Problem
What is needed is the full listing written out exactly, minus the pictures.

++++

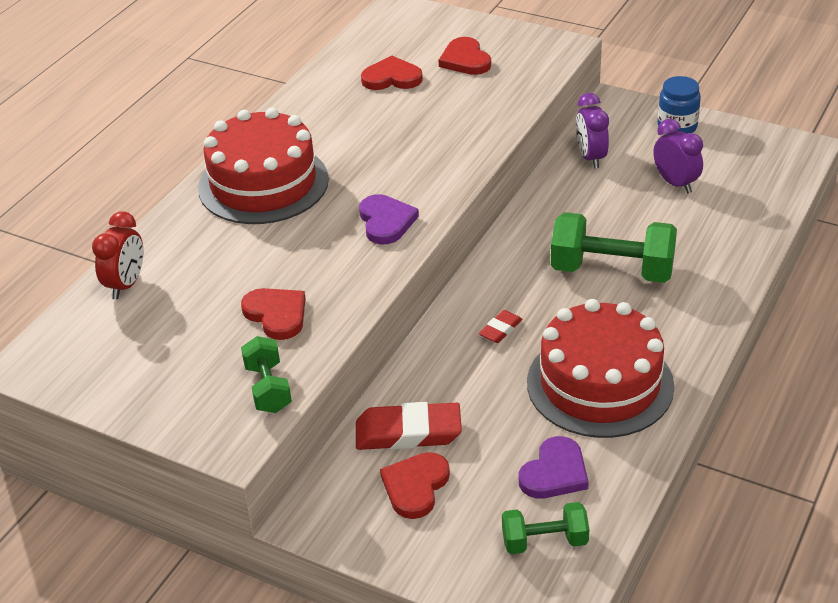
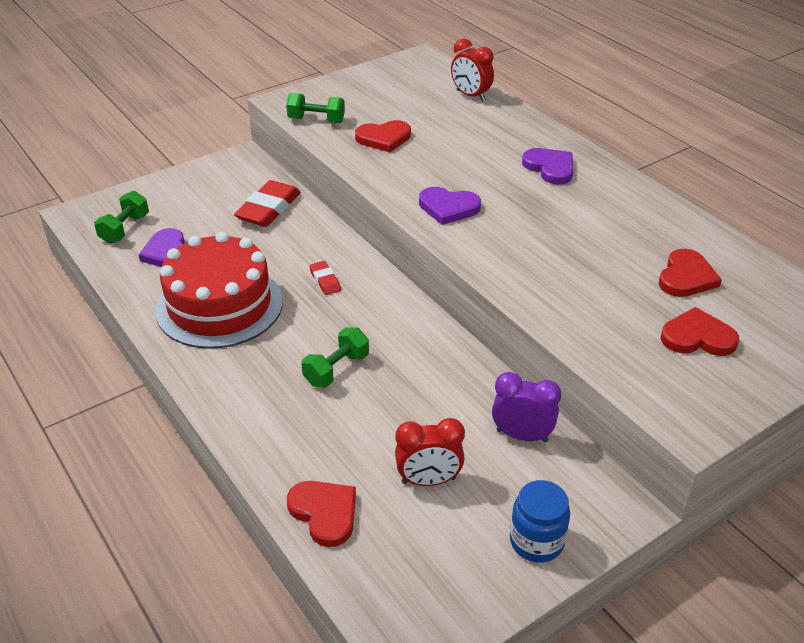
camera: 115 degrees right, 0 degrees up
red cake [198,108,329,224] -> purple heart [522,148,574,185]
red heart [380,452,450,519] -> red heart moved to [287,481,356,547]
green dumbbell [551,212,677,283] -> green dumbbell [301,328,369,387], size x0.57
purple clock [653,119,703,193] -> red clock [395,418,465,486]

++++

Result below
camera: 115 degrees right, 0 degrees up
red cake [198,108,329,224] -> purple heart [522,148,574,185]
red heart [380,452,450,519] -> red heart moved to [287,481,356,547]
green dumbbell [551,212,677,283] -> green dumbbell [301,328,369,387], size x0.57
purple clock [653,119,703,193] -> red clock [395,418,465,486]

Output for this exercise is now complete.